What you need to do
What is needed is an exact copy of the lines from the line holding "R15: 2.2k (STG, VN) -> none" through the end of the material, with no other lines and no pictures.

Input
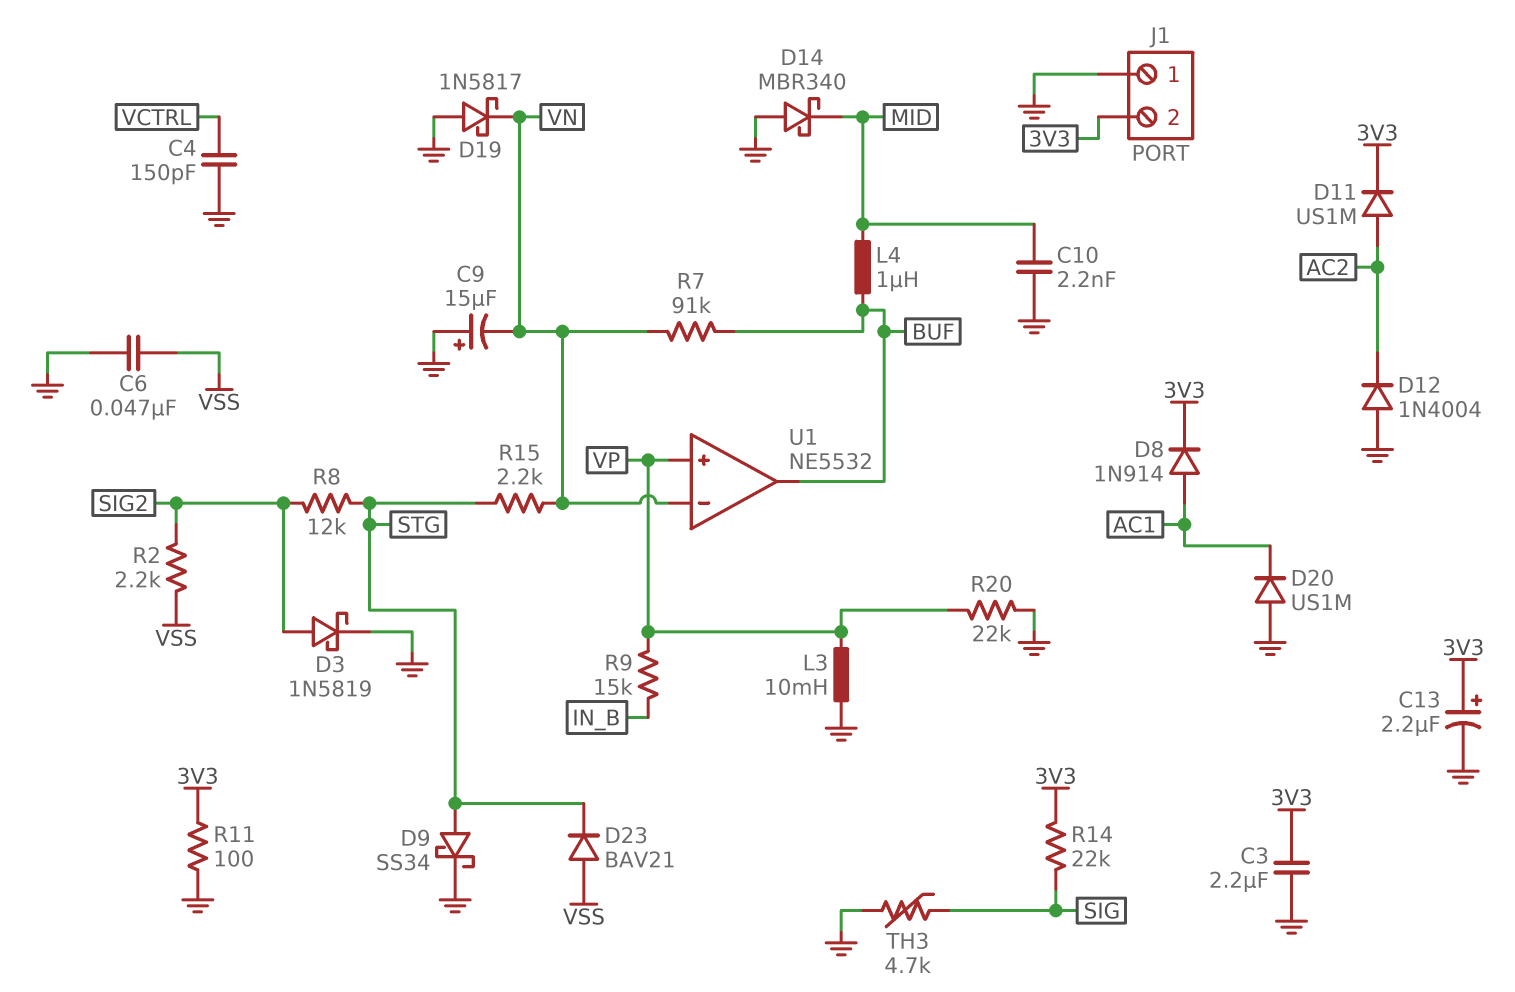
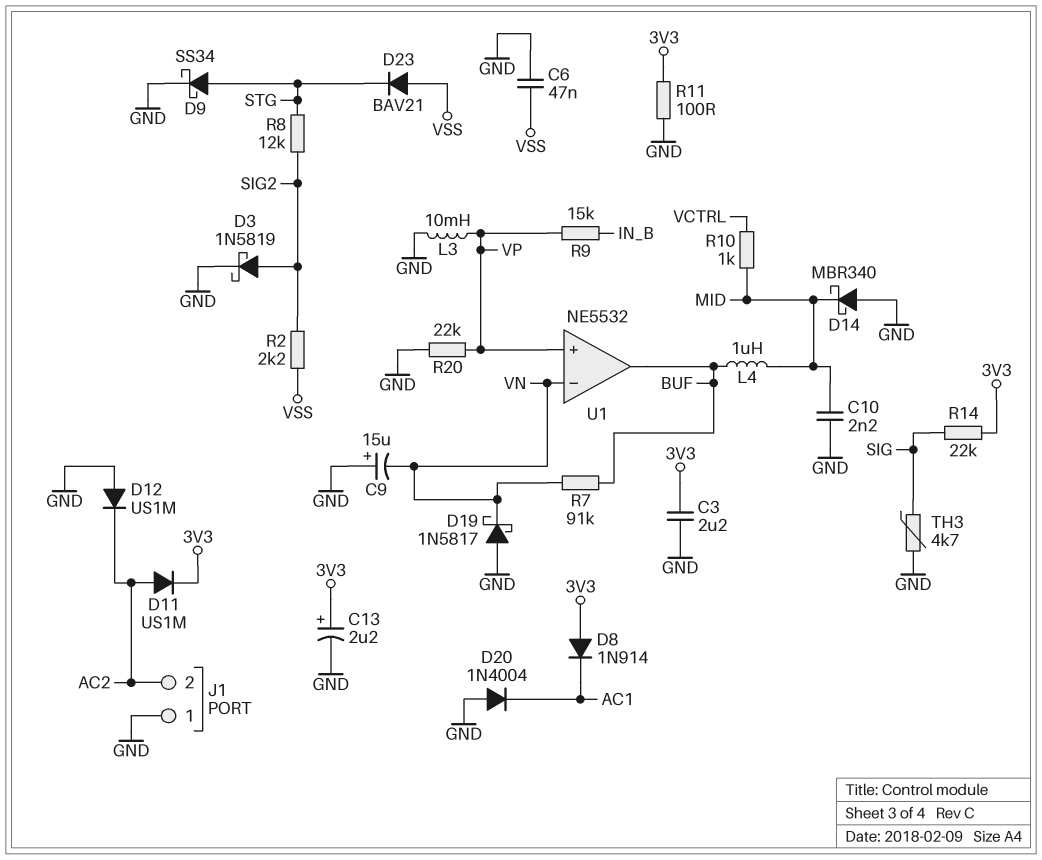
C4: 150pF (GND, VCTRL) -> none
D8: diode 1N914 (A AC1, K 3V3) -> diode 1N914 (A 3V3, K AC1)
D12: diode 1N4004 (A GND, K AC2) -> diode US1M (A GND, K AC2)
D20: diode US1M (A GND, K AC1) -> diode 1N4004 (A GND, K AC1)
J1 pin 2: 3V3 -> AC2
R10: none -> 1k (MID, VCTRL)
R15: 2.2k (STG, VN) -> none

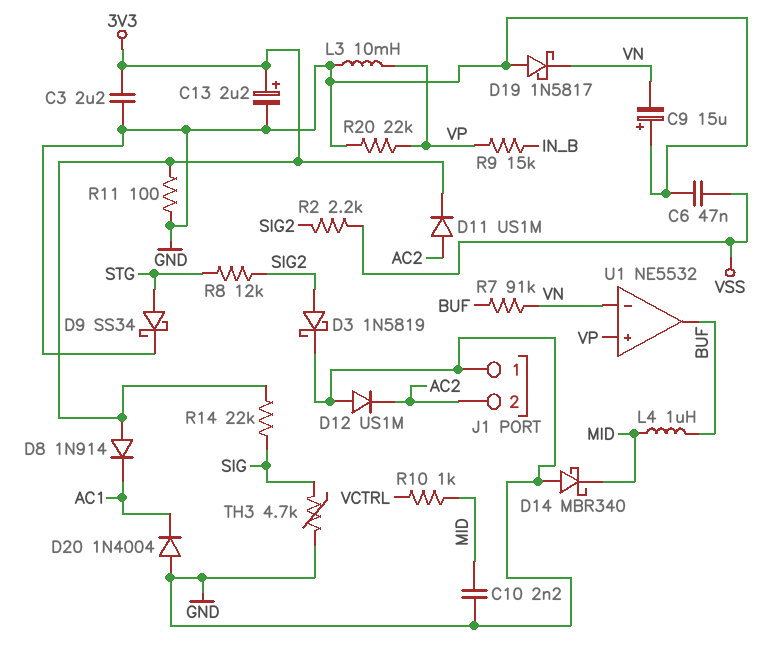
D23: diode BAV21 (A VSS, K STG) -> none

Response below
R15: 2.2k (STG, VN) -> none

D23: diode BAV21 (A VSS, K STG) -> none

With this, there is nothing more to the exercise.